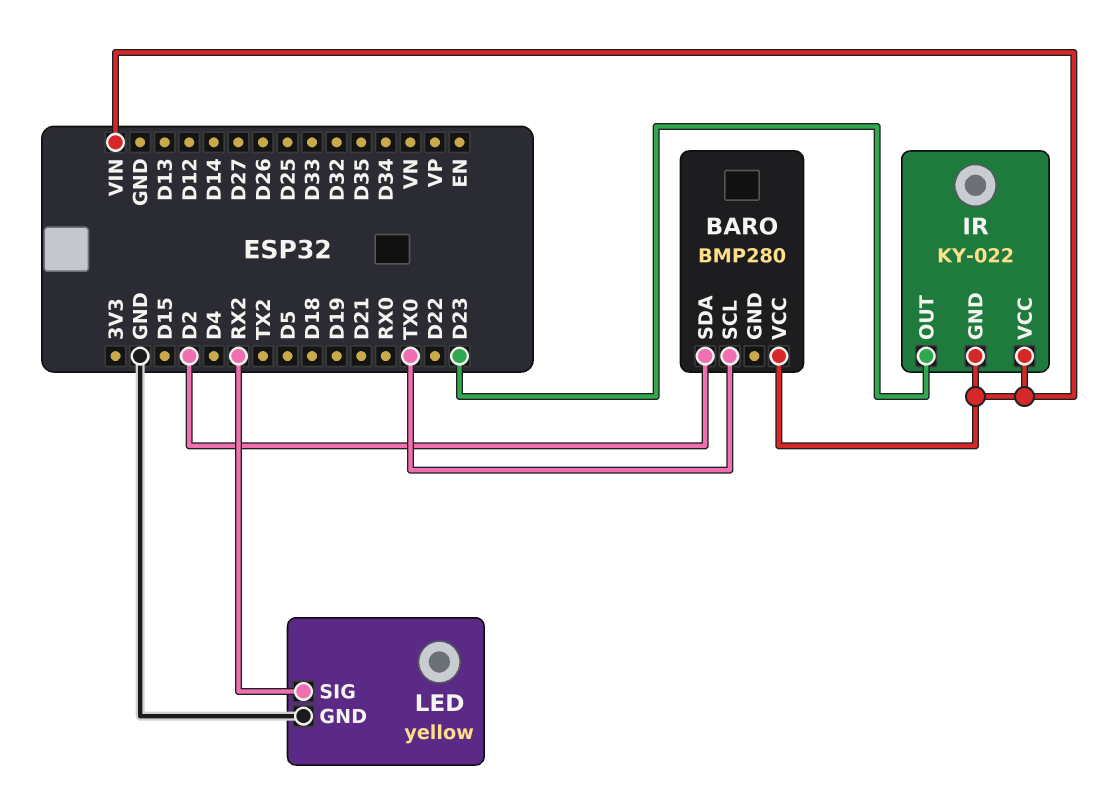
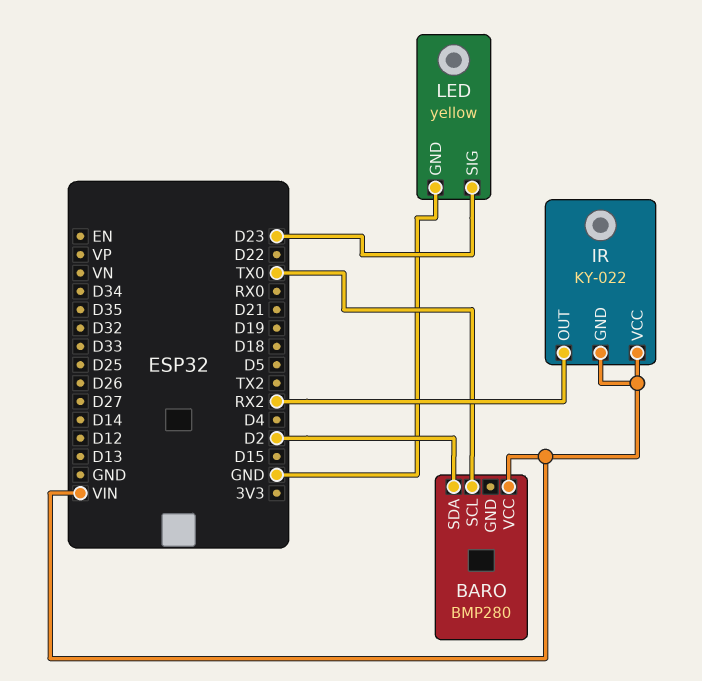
IR pin OUT: D23 -> RX2
LED pin SIG: RX2 -> D23

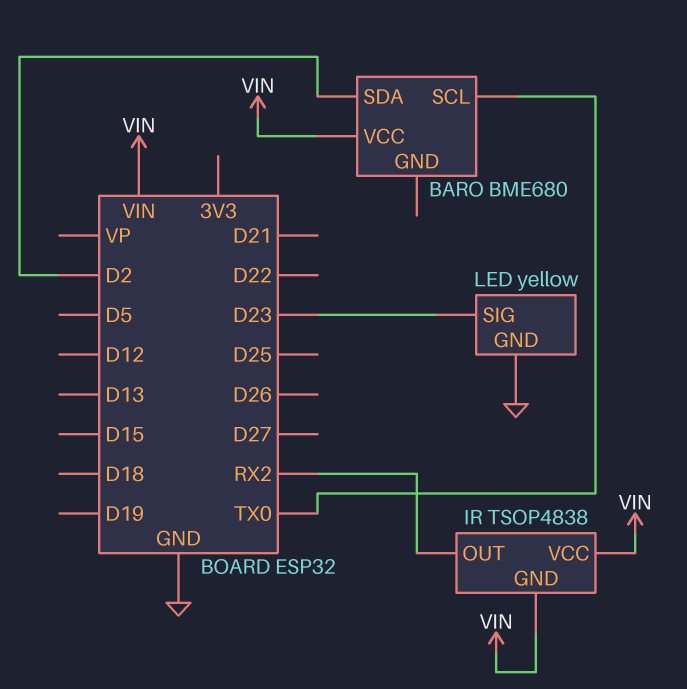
BARO: BMP280 -> BME680
IR: KY-022 -> TSOP4838

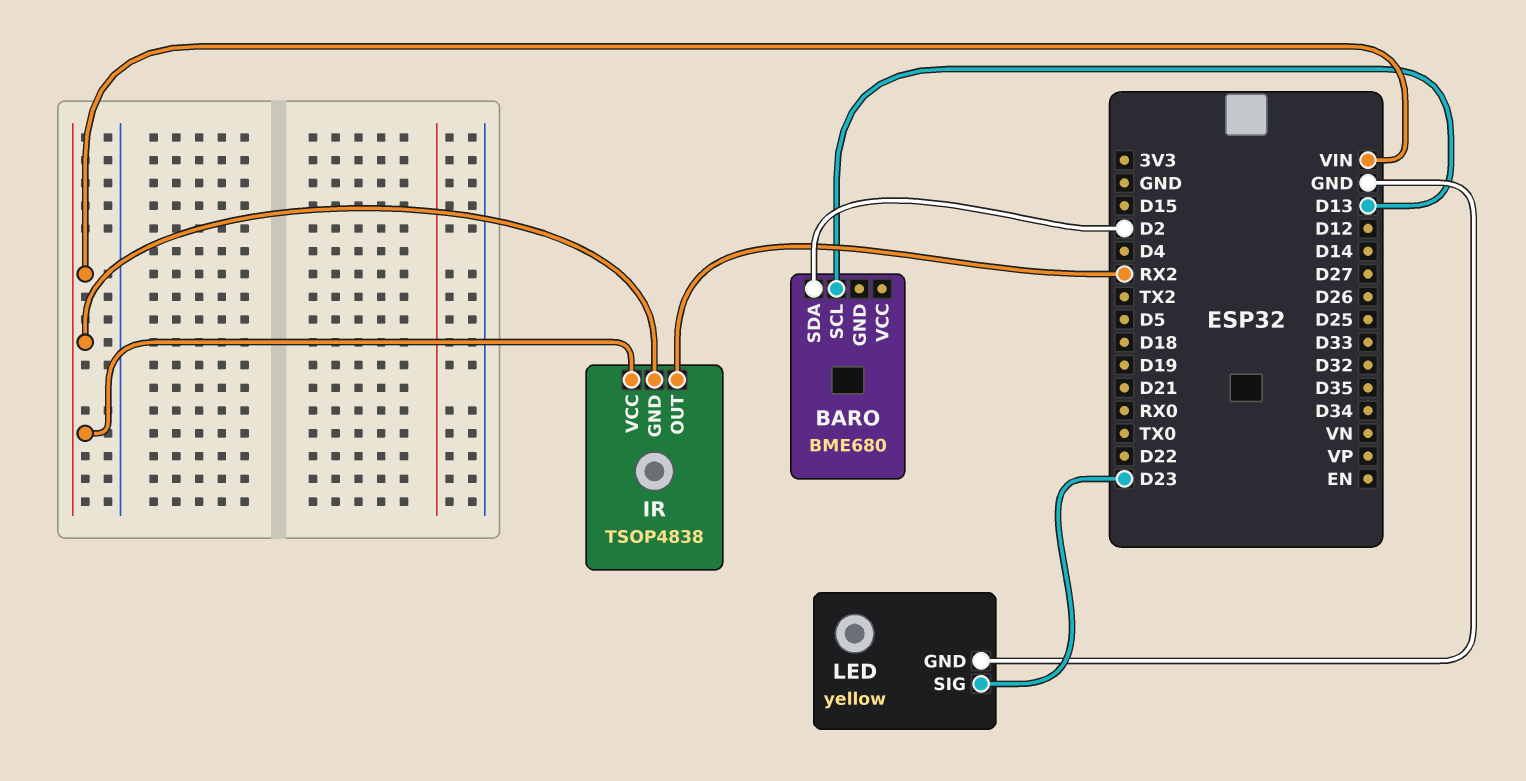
BARO pin SCL: TX0 -> D13
BARO pin VCC: VIN -> none

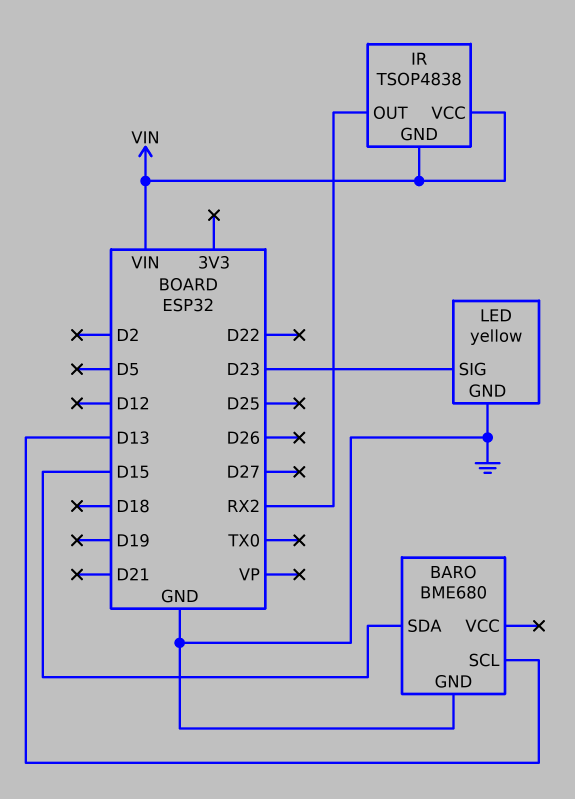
BARO pin GND: none -> GND
BARO pin SDA: D2 -> D15

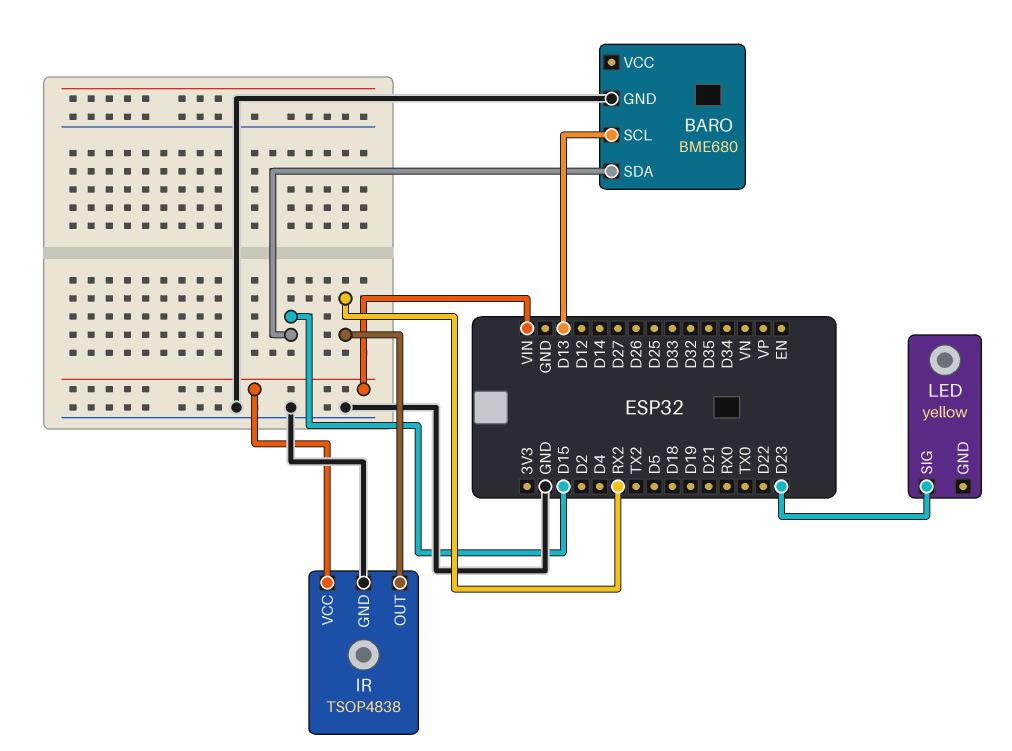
IR pin GND: VIN -> GND
LED pin GND: GND -> none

————————

Working from the line with "BARO pin SDA: D2 -> D15" to the last line of the material above, repeat each line exactly and leave out the pictures.

BARO pin SDA: D2 -> D15

IR pin GND: VIN -> GND
LED pin GND: GND -> none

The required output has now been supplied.